• **The request**:
Can you repeat the entries below with "top-left" replaced by "upper-left", keeping everything else the same?

• **Stored records**:
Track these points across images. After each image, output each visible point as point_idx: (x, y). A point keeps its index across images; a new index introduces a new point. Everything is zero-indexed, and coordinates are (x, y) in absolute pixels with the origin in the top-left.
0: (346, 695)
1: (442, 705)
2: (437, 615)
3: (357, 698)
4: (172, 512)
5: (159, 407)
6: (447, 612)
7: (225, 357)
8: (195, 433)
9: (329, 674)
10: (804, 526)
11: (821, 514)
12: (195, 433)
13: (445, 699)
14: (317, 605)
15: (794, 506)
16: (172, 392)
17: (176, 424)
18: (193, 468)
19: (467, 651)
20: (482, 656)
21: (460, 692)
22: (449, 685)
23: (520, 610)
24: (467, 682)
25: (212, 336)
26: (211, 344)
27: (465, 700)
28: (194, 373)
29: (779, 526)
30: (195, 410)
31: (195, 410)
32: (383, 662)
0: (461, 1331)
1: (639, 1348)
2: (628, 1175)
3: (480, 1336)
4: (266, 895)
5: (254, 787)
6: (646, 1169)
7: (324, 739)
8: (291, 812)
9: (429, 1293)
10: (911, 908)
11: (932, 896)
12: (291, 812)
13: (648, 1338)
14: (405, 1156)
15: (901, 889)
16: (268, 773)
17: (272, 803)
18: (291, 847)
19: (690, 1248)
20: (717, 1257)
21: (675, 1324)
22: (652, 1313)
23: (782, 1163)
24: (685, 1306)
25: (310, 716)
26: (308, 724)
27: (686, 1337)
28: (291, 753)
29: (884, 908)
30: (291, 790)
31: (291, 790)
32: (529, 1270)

• **Complete output**:
Track these points across images. After each image, output each visible point as point_idx: (x, y). A point keeps its index across images; a new index introduces a new point. Everything is zero-indexed, and coordinates are (x, y) in absolute pixels with the origin in the upper-left.
0: (346, 695)
1: (442, 705)
2: (437, 615)
3: (357, 698)
4: (172, 512)
5: (159, 407)
6: (447, 612)
7: (225, 357)
8: (195, 433)
9: (329, 674)
10: (804, 526)
11: (821, 514)
12: (195, 433)
13: (445, 699)
14: (317, 605)
15: (794, 506)
16: (172, 392)
17: (176, 424)
18: (193, 468)
19: (467, 651)
20: (482, 656)
21: (460, 692)
22: (449, 685)
23: (520, 610)
24: (467, 682)
25: (212, 336)
26: (211, 344)
27: (465, 700)
28: (194, 373)
29: (779, 526)
30: (195, 410)
31: (195, 410)
32: (383, 662)
0: (461, 1331)
1: (639, 1348)
2: (628, 1175)
3: (480, 1336)
4: (266, 895)
5: (254, 787)
6: (646, 1169)
7: (324, 739)
8: (291, 812)
9: (429, 1293)
10: (911, 908)
11: (932, 896)
12: (291, 812)
13: (648, 1338)
14: (405, 1156)
15: (901, 889)
16: (268, 773)
17: (272, 803)
18: (291, 847)
19: (690, 1248)
20: (717, 1257)
21: (675, 1324)
22: (652, 1313)
23: (782, 1163)
24: (685, 1306)
25: (310, 716)
26: (308, 724)
27: (686, 1337)
28: (291, 753)
29: (884, 908)
30: (291, 790)
31: (291, 790)
32: (529, 1270)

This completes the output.